• _Exercise objective_: What lines in the records include the string "diode"? Return each one.

• _Recorded data_:
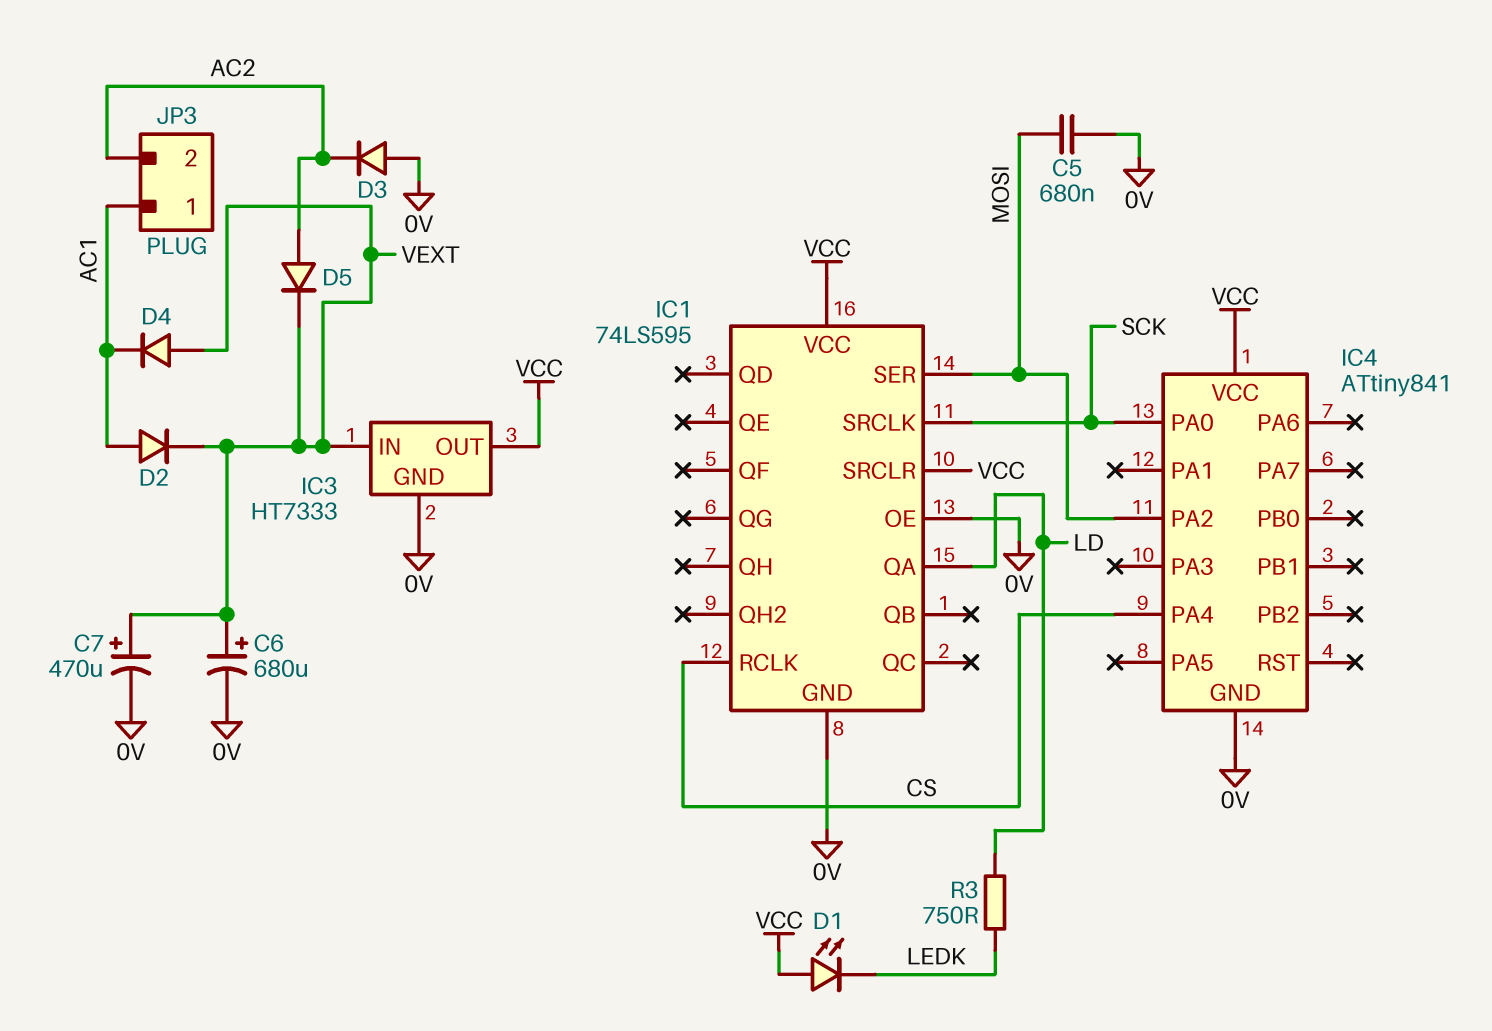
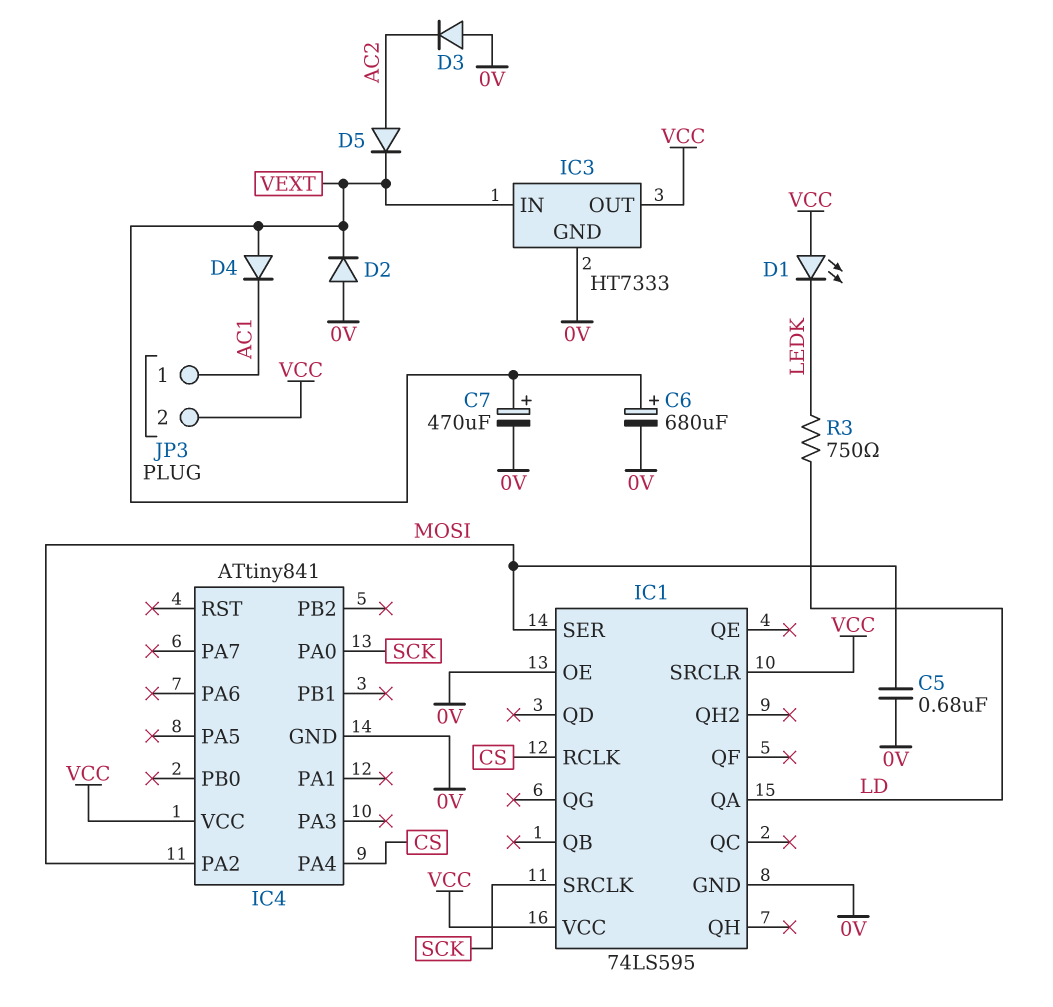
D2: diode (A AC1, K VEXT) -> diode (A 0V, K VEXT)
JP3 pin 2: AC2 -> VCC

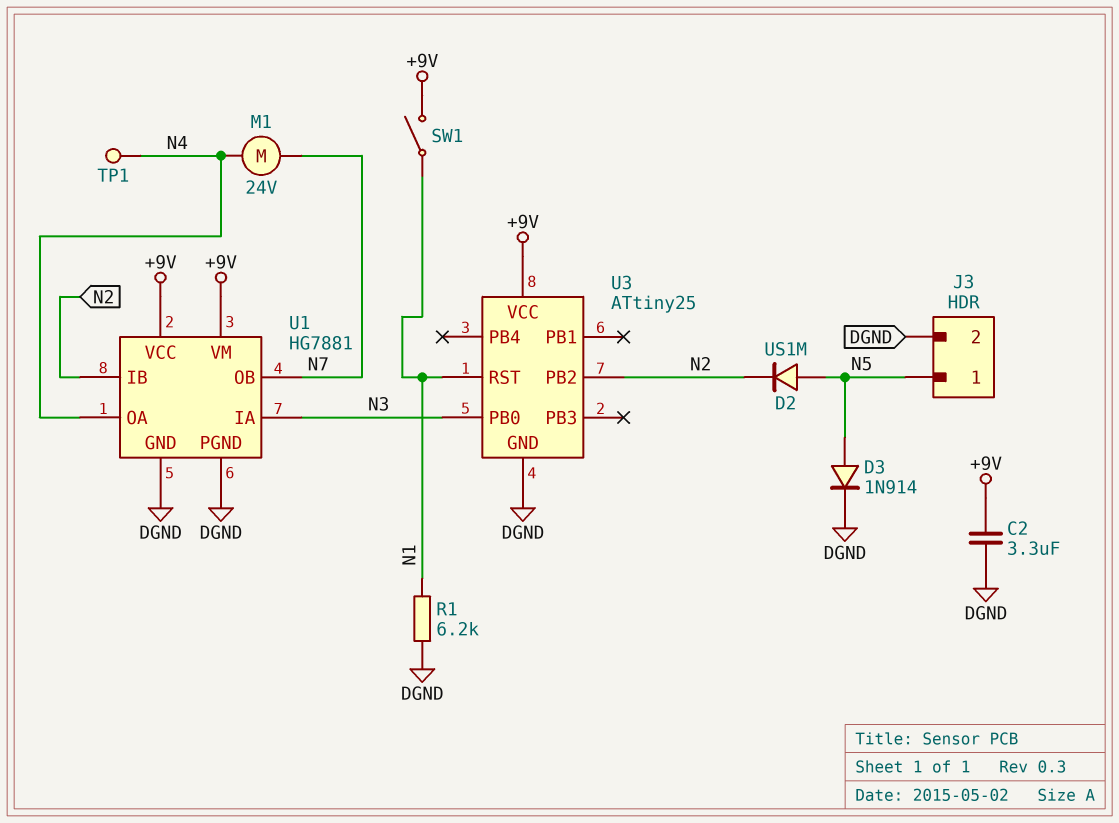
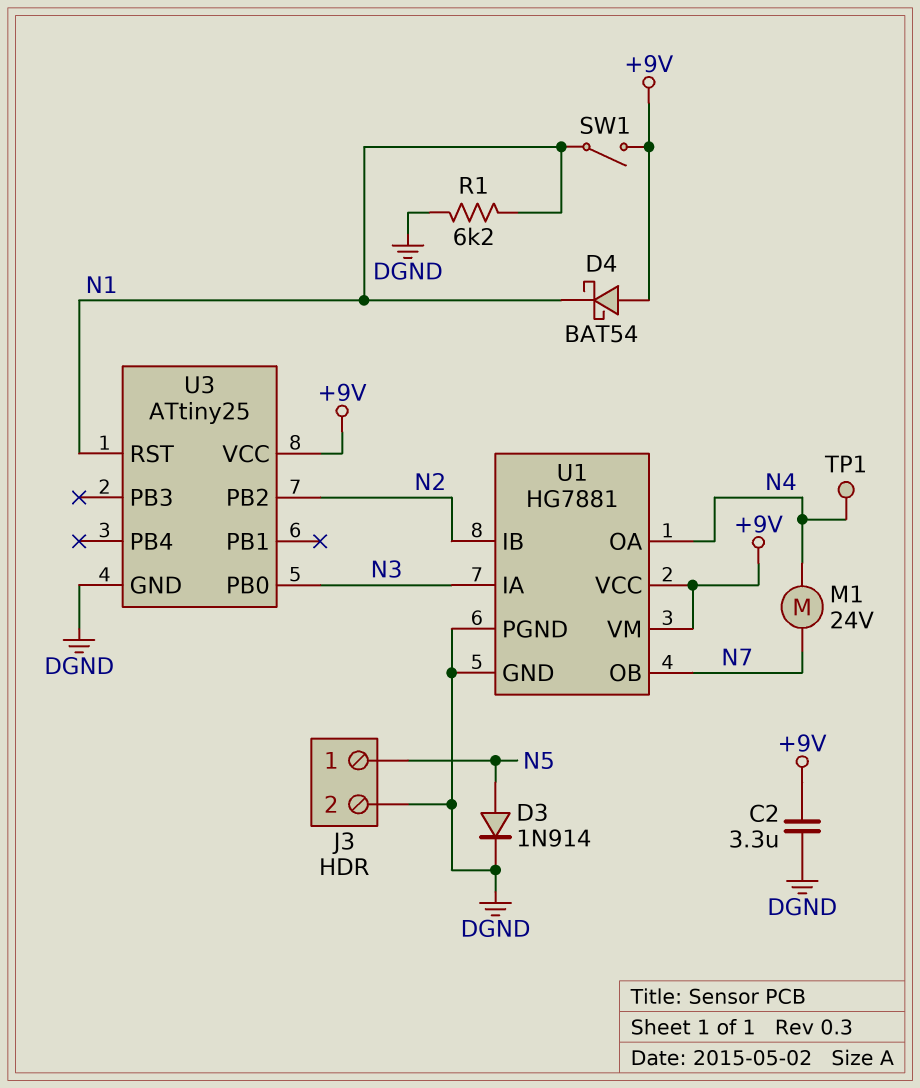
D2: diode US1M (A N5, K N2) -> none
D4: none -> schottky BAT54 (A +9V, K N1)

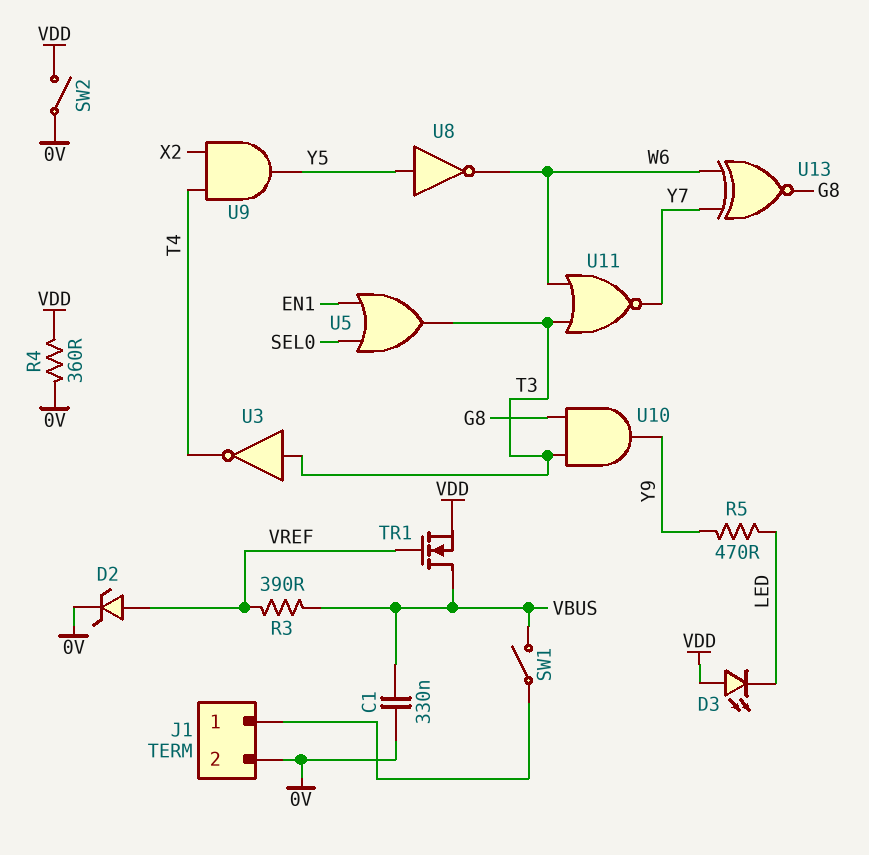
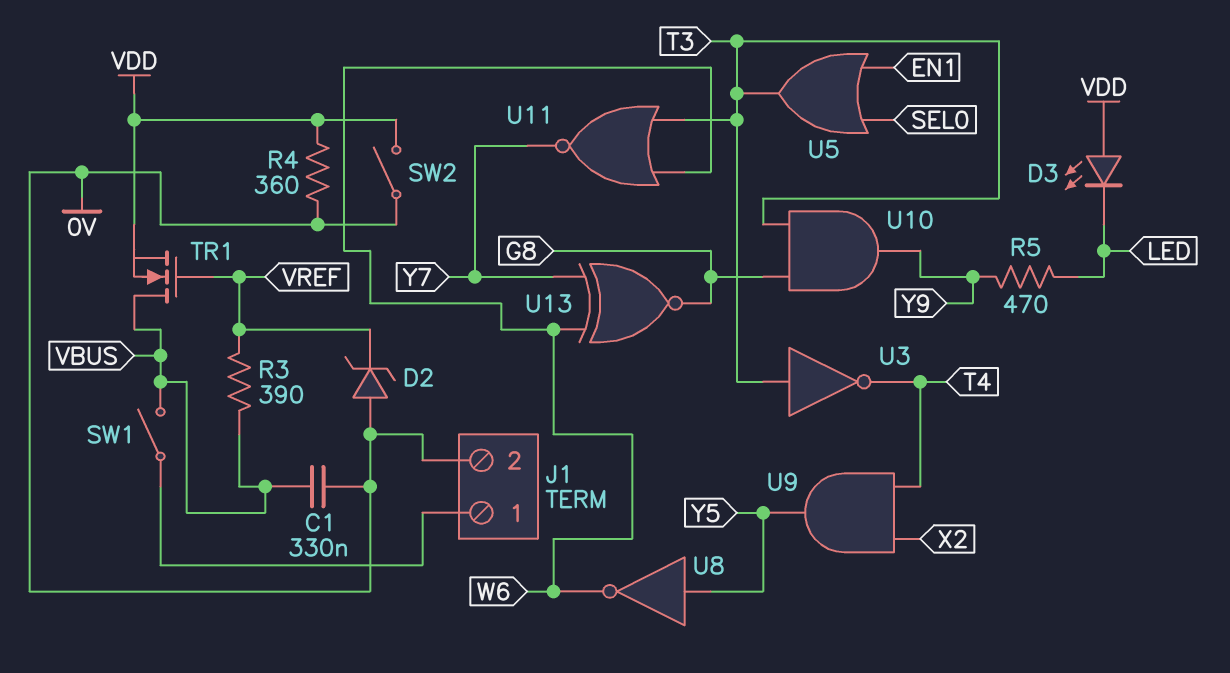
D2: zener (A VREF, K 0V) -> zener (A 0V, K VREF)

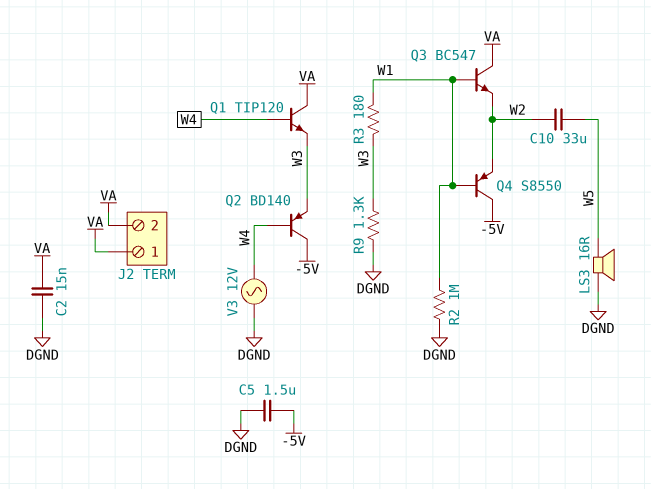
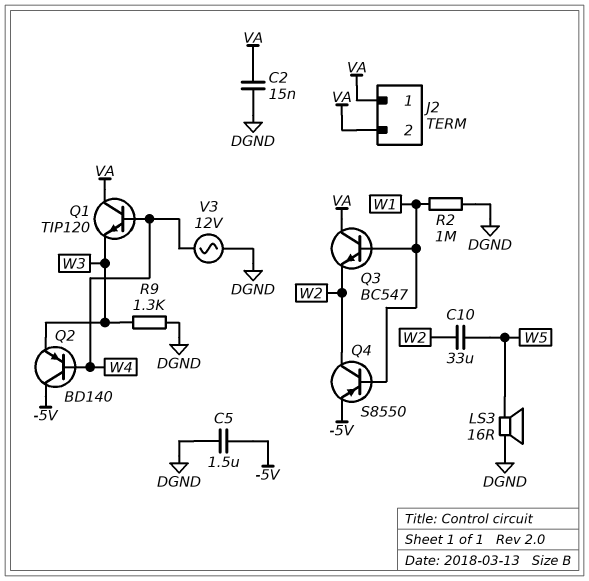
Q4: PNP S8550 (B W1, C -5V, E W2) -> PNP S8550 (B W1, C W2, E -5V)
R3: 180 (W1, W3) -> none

• _Exercise answer_:
D2: diode (A AC1, K VEXT) -> diode (A 0V, K VEXT)
D2: diode US1M (A N5, K N2) -> none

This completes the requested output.